▸ **What to work on**: The records follow. Filter them to the lines that hold "LIGHT".
[Opening Material for this exercise section]
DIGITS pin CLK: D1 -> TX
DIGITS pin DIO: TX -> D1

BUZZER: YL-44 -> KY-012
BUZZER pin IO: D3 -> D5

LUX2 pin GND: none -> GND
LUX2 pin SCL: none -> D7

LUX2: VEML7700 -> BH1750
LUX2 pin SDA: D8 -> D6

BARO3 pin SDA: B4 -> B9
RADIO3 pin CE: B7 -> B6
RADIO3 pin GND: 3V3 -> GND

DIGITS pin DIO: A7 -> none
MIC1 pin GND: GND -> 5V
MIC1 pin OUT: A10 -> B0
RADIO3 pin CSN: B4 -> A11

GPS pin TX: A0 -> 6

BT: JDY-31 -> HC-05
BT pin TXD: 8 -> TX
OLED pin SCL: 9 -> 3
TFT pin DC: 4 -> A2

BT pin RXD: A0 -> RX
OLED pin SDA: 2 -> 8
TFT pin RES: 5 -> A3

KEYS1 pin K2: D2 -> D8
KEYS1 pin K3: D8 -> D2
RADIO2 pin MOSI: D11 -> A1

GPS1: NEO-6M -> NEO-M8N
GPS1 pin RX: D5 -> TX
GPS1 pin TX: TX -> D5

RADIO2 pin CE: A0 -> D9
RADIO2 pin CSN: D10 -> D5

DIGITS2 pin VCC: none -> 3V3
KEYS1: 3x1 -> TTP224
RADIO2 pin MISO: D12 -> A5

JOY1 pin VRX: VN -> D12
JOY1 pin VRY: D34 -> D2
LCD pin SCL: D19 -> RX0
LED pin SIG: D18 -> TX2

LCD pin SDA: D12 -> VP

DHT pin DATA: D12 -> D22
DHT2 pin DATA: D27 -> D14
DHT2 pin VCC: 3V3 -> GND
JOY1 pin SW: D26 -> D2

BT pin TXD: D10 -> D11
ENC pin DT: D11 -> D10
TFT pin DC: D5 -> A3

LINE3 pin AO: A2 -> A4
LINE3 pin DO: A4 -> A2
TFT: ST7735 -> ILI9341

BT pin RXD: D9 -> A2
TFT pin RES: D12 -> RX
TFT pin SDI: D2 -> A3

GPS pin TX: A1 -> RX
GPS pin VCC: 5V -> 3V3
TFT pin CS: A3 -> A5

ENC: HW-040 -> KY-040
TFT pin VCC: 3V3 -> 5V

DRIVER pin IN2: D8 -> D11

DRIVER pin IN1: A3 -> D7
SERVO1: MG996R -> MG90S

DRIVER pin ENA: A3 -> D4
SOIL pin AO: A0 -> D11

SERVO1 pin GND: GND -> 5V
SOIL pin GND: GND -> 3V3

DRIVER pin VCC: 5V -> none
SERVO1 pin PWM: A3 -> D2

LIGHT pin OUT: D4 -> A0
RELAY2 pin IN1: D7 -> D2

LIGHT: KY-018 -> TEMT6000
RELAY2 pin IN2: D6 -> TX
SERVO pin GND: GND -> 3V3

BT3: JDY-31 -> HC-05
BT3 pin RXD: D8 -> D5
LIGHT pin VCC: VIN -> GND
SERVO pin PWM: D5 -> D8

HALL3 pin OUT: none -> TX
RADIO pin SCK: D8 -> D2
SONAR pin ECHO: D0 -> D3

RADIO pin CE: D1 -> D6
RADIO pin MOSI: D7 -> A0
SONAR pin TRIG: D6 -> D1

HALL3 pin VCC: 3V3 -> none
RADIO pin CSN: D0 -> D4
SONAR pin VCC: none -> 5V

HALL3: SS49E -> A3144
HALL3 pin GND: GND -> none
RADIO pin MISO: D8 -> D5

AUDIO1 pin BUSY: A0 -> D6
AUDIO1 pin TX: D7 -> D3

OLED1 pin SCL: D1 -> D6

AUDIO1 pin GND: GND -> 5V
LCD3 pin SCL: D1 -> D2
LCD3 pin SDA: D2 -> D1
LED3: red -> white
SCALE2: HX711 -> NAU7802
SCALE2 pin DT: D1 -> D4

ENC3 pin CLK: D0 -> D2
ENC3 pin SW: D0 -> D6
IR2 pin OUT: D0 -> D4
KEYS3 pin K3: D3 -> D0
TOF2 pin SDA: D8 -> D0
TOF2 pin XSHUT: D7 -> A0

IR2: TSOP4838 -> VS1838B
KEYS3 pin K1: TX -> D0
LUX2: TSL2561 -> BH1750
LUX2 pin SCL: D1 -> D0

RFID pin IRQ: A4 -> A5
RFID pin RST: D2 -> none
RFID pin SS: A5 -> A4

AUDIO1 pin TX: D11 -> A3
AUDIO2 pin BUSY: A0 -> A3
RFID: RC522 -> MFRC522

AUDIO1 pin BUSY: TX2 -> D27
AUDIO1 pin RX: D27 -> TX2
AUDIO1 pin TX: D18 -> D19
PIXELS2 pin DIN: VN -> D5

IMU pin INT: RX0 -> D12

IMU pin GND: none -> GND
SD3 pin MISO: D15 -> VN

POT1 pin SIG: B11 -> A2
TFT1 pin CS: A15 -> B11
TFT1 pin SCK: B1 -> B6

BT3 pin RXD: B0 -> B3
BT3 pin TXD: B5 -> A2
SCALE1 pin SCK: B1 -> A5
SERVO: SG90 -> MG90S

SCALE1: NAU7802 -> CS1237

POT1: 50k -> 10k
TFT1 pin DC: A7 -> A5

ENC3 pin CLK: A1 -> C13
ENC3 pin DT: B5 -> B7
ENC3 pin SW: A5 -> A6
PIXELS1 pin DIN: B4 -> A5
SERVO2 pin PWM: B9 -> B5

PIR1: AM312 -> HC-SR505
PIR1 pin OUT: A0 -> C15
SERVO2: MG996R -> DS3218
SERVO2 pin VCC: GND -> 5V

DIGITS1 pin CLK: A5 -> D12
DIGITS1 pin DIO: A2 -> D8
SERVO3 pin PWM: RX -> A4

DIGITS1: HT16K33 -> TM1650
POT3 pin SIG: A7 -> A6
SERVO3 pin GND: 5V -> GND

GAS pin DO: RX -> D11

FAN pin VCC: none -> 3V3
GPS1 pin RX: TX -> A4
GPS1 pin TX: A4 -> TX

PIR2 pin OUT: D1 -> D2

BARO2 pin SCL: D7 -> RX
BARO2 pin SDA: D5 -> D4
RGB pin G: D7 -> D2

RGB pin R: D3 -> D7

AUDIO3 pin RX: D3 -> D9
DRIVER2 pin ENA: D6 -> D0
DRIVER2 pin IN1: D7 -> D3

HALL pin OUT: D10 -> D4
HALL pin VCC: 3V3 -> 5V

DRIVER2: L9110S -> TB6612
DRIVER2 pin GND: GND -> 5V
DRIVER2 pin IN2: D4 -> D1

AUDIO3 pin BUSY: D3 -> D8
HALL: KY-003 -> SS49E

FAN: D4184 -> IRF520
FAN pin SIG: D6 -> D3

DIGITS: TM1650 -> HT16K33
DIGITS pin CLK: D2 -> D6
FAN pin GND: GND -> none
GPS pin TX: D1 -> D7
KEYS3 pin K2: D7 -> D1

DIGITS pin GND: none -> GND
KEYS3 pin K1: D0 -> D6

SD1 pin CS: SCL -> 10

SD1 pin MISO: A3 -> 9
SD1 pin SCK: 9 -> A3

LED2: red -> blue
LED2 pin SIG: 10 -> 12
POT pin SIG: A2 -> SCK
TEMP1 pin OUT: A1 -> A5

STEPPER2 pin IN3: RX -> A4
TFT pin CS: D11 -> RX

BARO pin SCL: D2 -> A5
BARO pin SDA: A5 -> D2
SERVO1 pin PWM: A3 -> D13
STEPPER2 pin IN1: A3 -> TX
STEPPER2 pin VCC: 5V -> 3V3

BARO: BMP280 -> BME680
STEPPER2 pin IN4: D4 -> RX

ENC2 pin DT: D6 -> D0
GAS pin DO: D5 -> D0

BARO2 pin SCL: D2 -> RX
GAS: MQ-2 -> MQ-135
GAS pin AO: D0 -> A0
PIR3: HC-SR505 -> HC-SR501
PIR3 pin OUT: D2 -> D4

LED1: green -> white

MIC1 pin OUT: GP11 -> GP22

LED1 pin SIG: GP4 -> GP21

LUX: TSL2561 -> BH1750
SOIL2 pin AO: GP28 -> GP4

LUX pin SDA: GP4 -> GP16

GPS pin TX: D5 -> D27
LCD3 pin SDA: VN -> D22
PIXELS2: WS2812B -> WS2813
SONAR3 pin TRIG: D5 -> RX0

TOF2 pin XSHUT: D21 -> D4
[Closing Material for this exercise section]
▸ **Problem solution**:
LIGHT pin OUT: D4 -> A0
LIGHT: KY-018 -> TEMT6000
LIGHT pin VCC: VIN -> GND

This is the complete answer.